Assignment>
Output the full listing below exactly, without the pictures.

Entries shown>
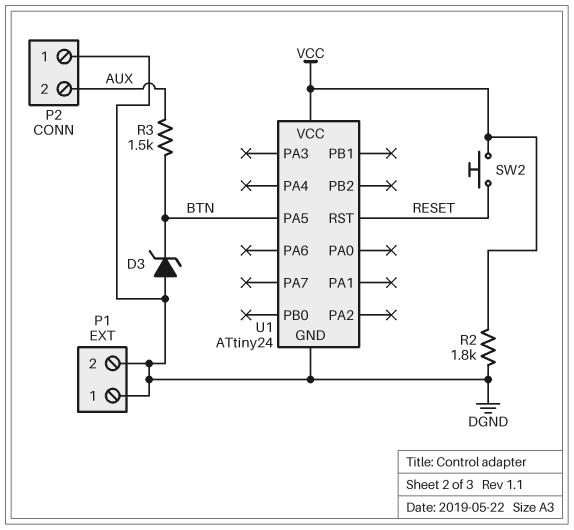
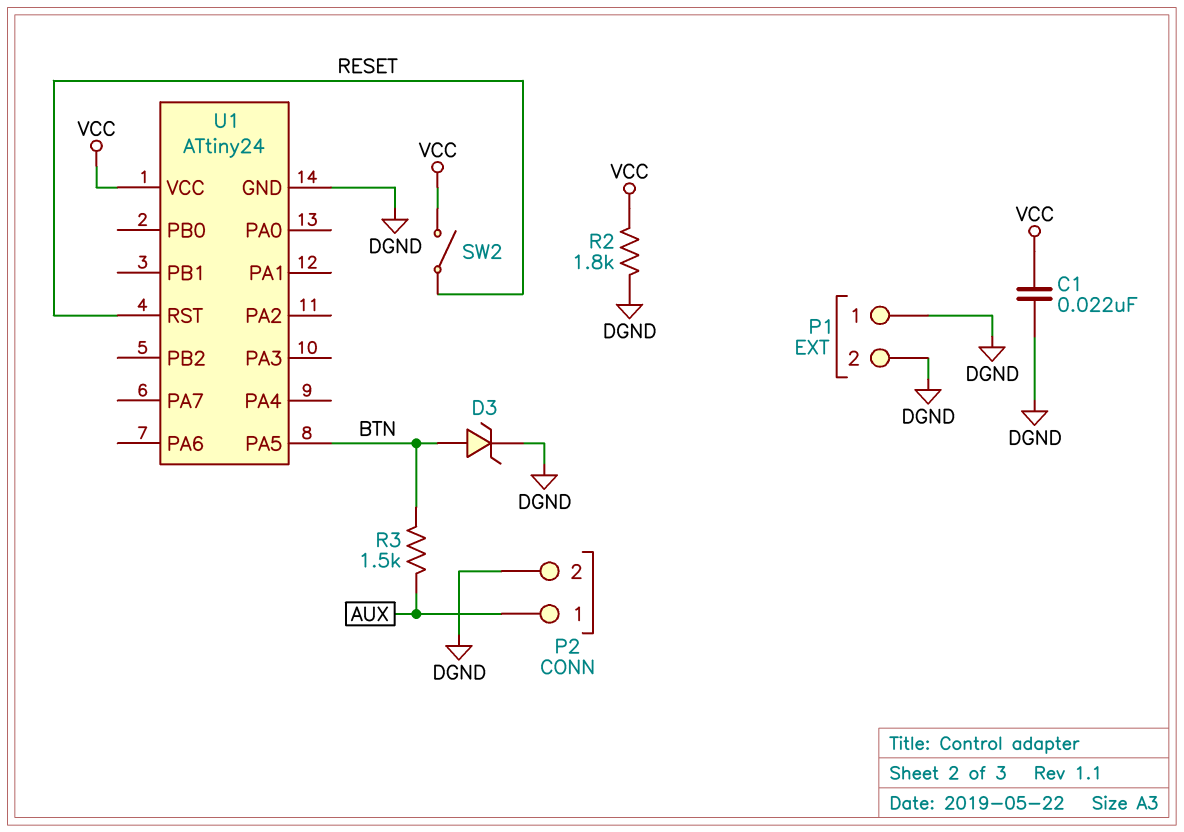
C1: none -> 22nF (DGND, VCC)
D3: zener (A DGND, K BTN) -> zener (A BTN, K DGND)
P2 pin 1: DGND -> AUX
P2 pin 2: AUX -> DGND
SW2: button (RESET, VCC) -> switch (RESET, VCC)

Answer box>
C1: none -> 22nF (DGND, VCC)
D3: zener (A DGND, K BTN) -> zener (A BTN, K DGND)
P2 pin 1: DGND -> AUX
P2 pin 2: AUX -> DGND
SW2: button (RESET, VCC) -> switch (RESET, VCC)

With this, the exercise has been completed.